_RECORDED DATA_.
※ ※ ※

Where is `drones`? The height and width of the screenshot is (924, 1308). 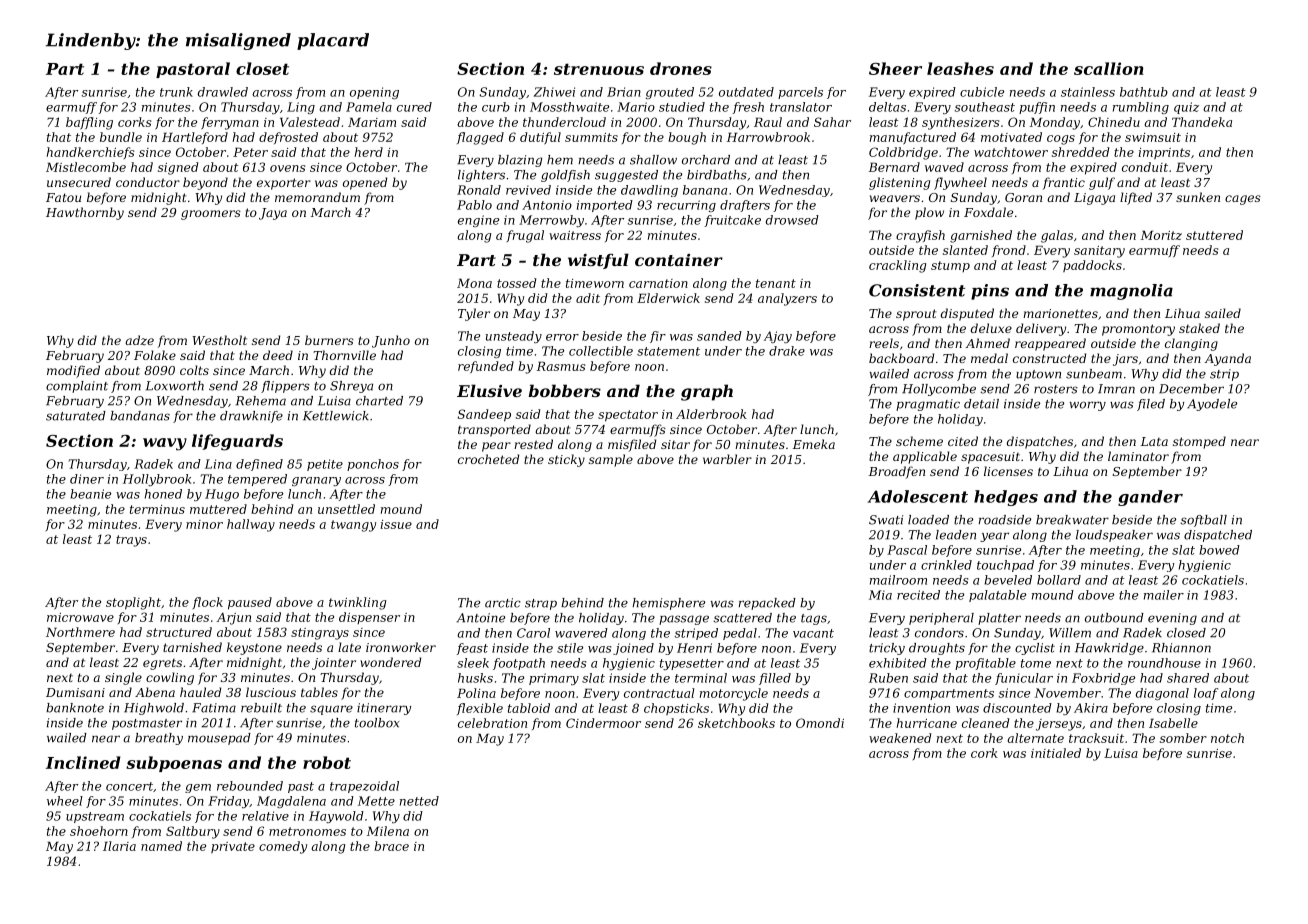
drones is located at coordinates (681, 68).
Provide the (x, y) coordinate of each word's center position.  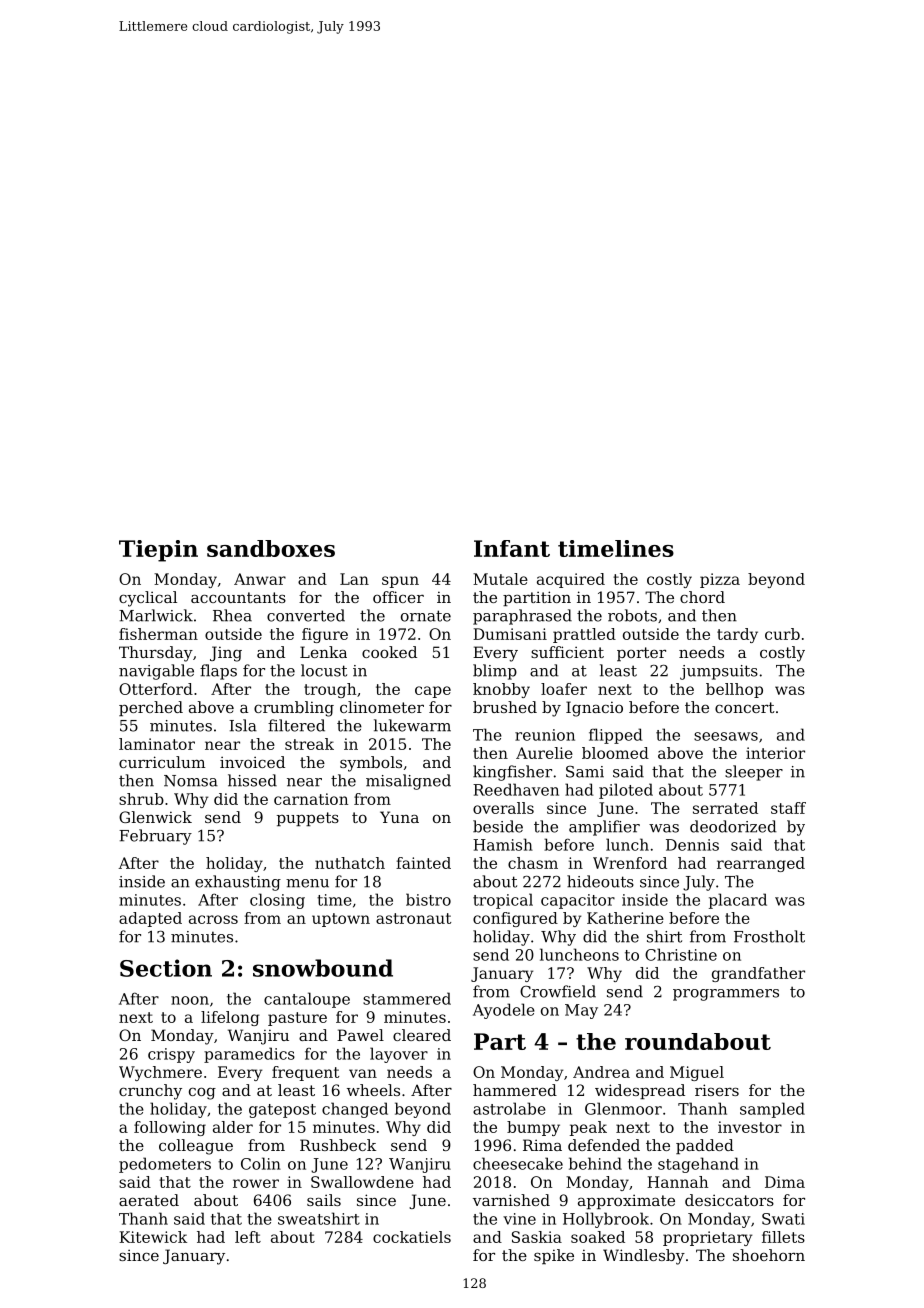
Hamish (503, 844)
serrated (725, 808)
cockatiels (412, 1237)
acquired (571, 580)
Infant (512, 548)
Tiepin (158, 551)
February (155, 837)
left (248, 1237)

※ ※ ※

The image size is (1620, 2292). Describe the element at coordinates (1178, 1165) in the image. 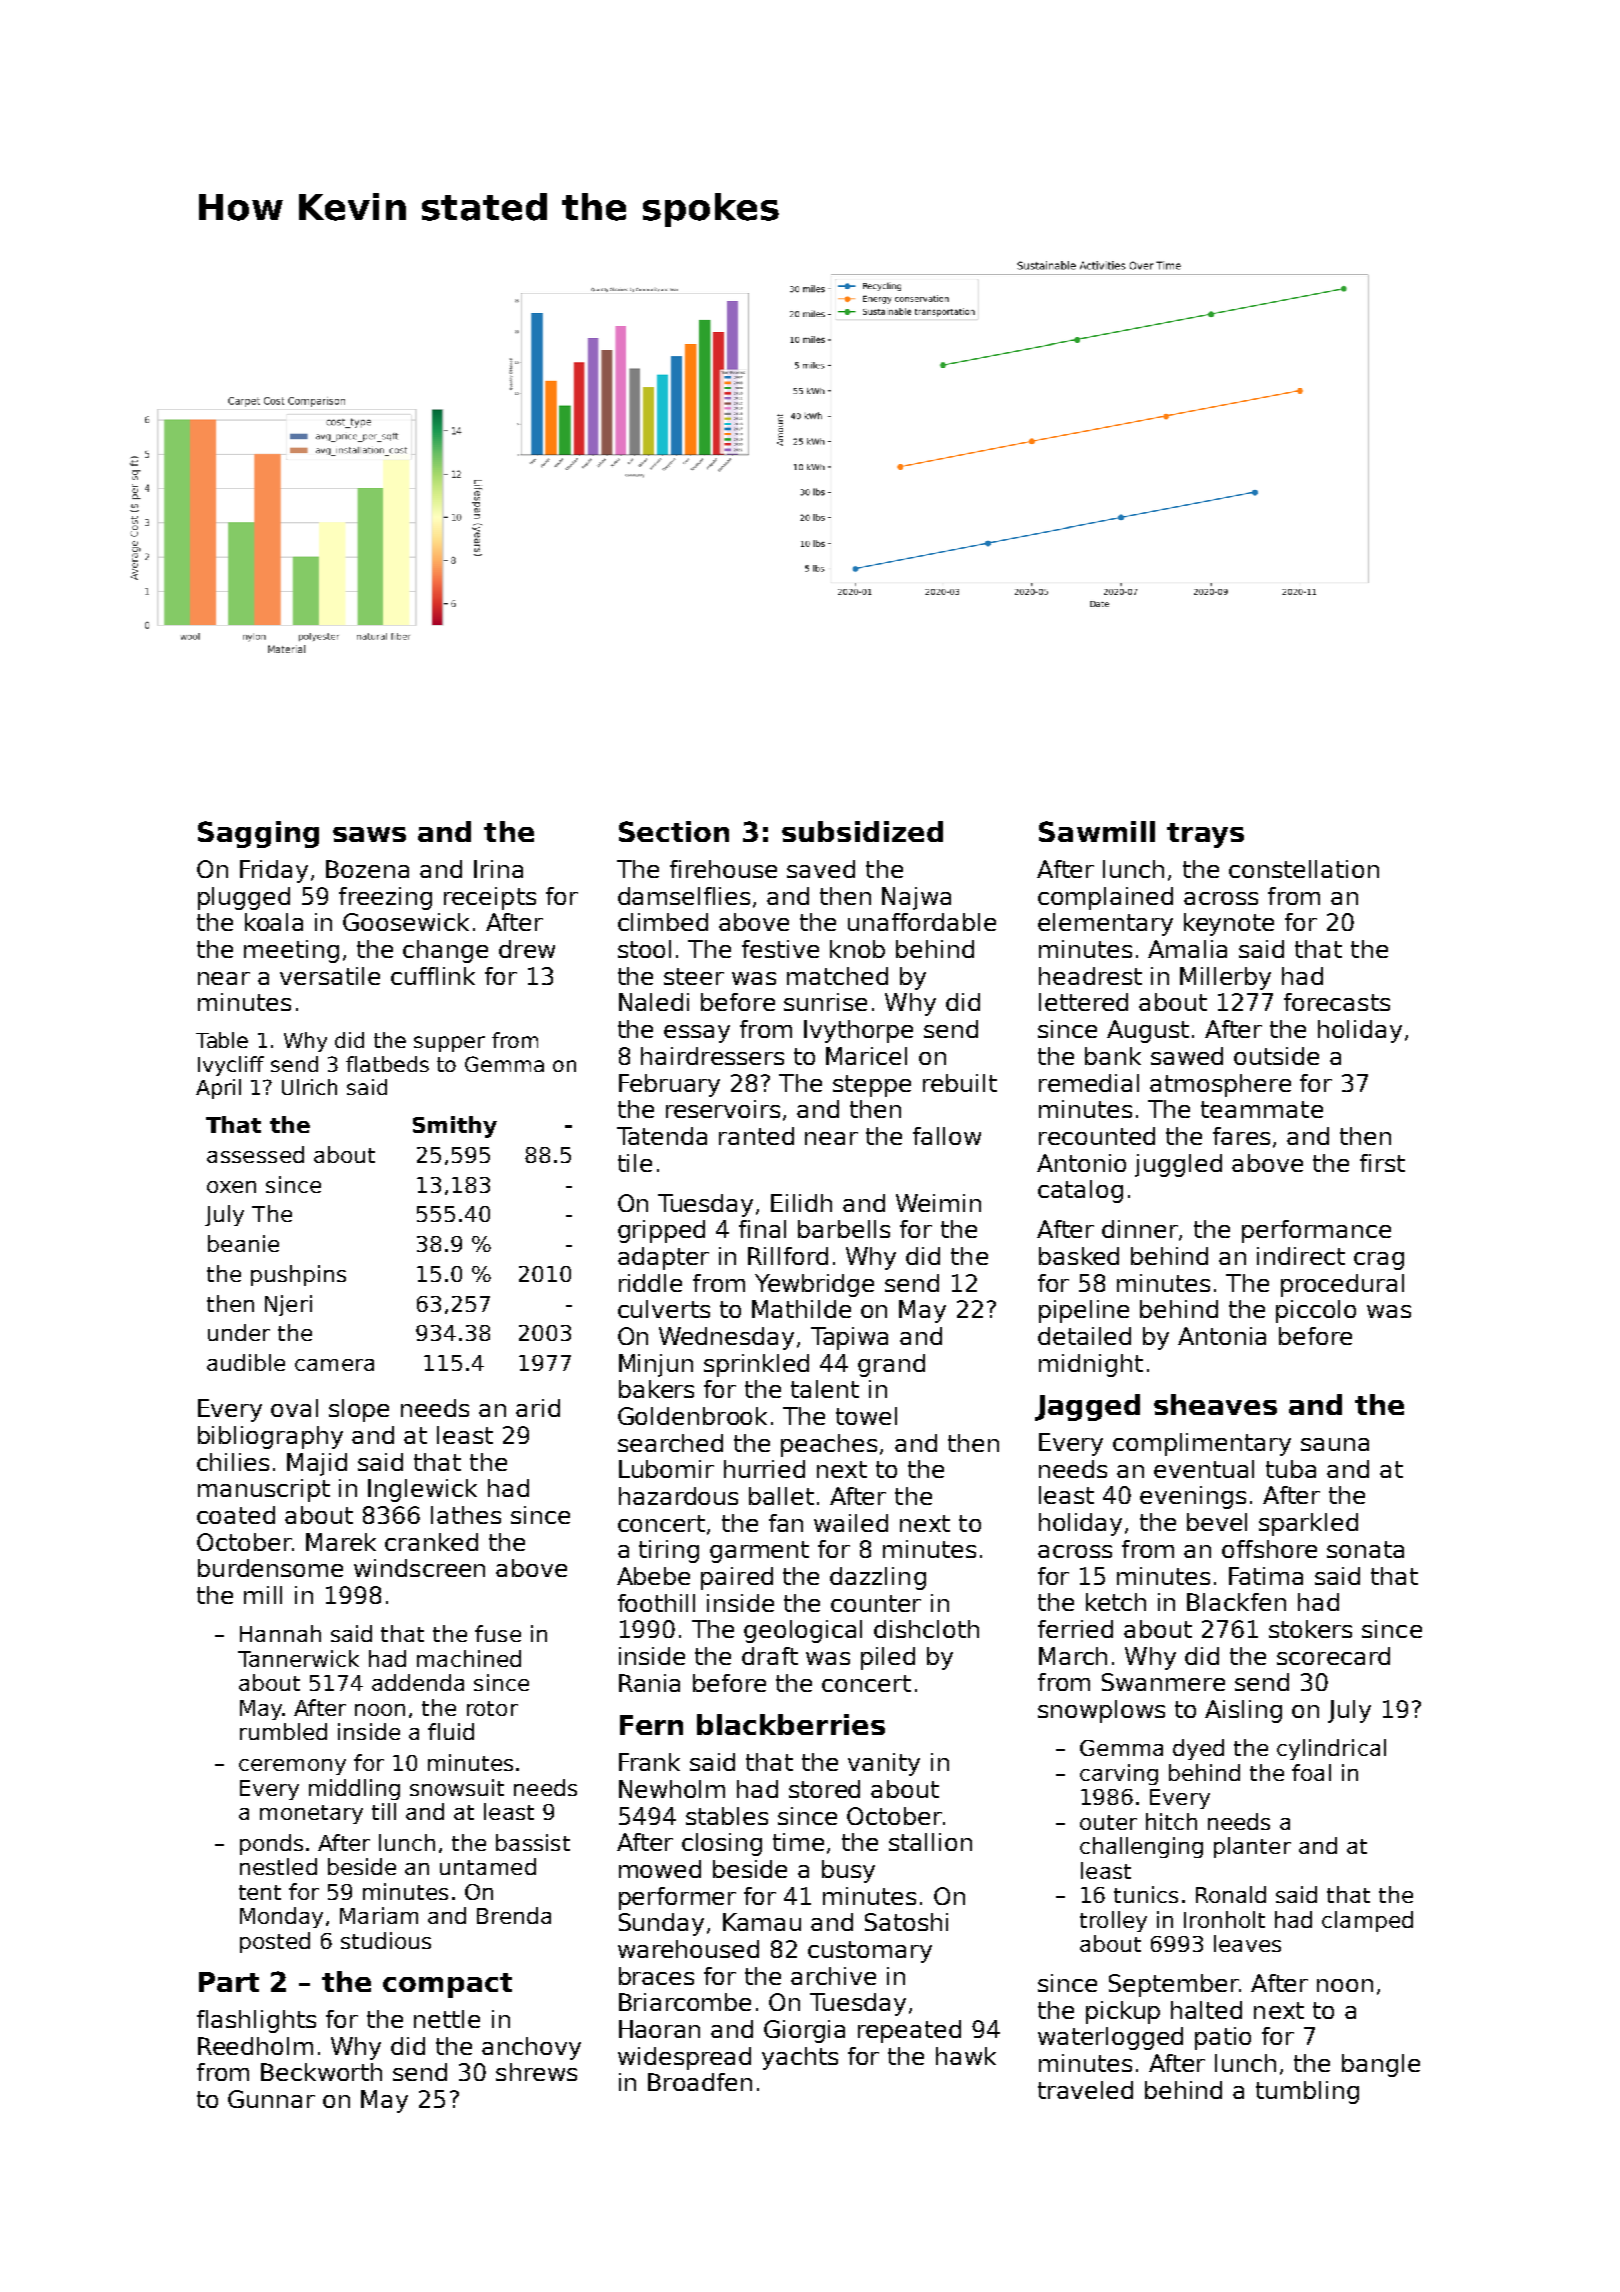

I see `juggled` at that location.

※ ※ ※

_REQUIRED WORK_. Copy out every line of the records between the line containing "Provide the (x, y)" and the line containing "left (248, 1237)", inclusive, with each coordinate in the answers increased by 88 and all other wording left intact. Omit the pictures.

_FINISHED EXERCISE_.
Provide the (x, y) coordinate of each word's center position.  
Hamish (591, 932)
serrated (813, 896)
cockatiels (500, 1325)
acquired (659, 668)
Infant (600, 636)
Tiepin (246, 639)
February (243, 925)
left (336, 1325)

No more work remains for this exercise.